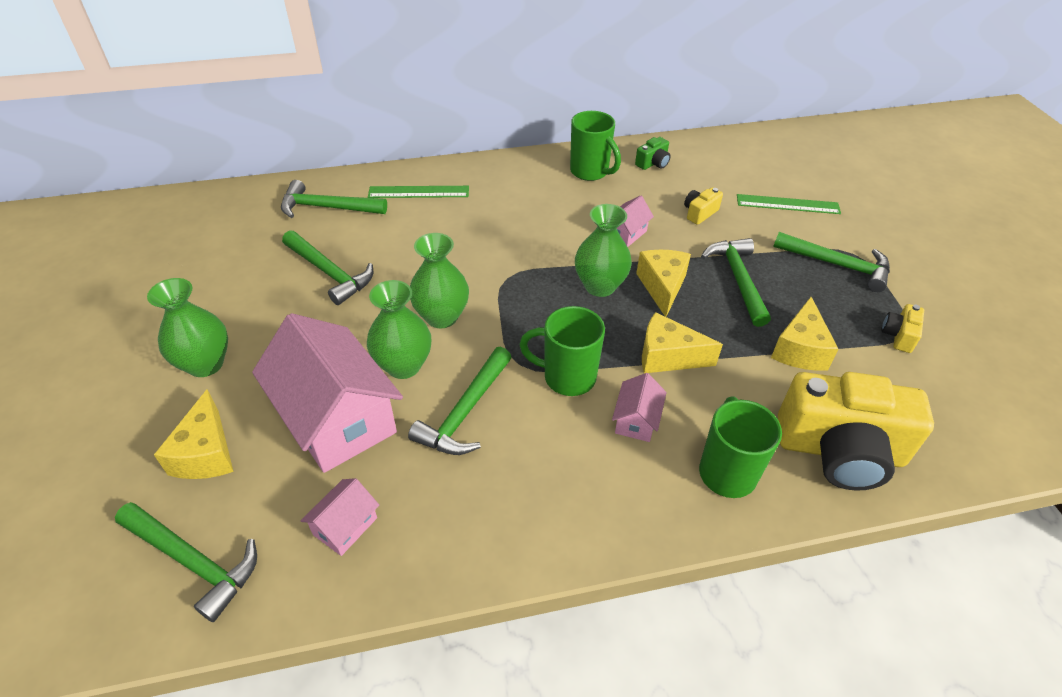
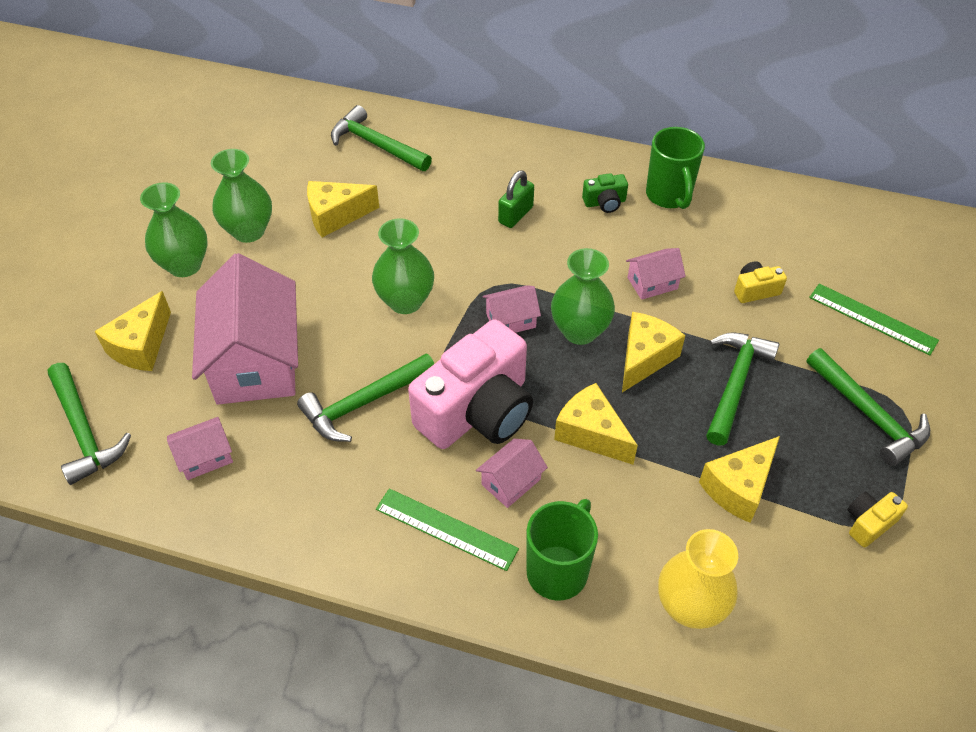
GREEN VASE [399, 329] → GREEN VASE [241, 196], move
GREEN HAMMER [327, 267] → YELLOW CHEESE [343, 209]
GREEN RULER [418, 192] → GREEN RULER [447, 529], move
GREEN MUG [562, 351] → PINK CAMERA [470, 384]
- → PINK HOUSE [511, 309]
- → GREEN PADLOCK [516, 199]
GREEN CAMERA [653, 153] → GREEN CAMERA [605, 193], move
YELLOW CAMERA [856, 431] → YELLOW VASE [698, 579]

WHAT THE TASK REQUIRES: What is needed is an exact copy of the lines from the one containing "GREEN RULER [418, 192]" through the last line of the records, and nothing else.

RESPONSE TO THE EXERCISE:
GREEN RULER [418, 192] → GREEN RULER [447, 529], move
GREEN MUG [562, 351] → PINK CAMERA [470, 384]
- → PINK HOUSE [511, 309]
- → GREEN PADLOCK [516, 199]
GREEN CAMERA [653, 153] → GREEN CAMERA [605, 193], move
YELLOW CAMERA [856, 431] → YELLOW VASE [698, 579]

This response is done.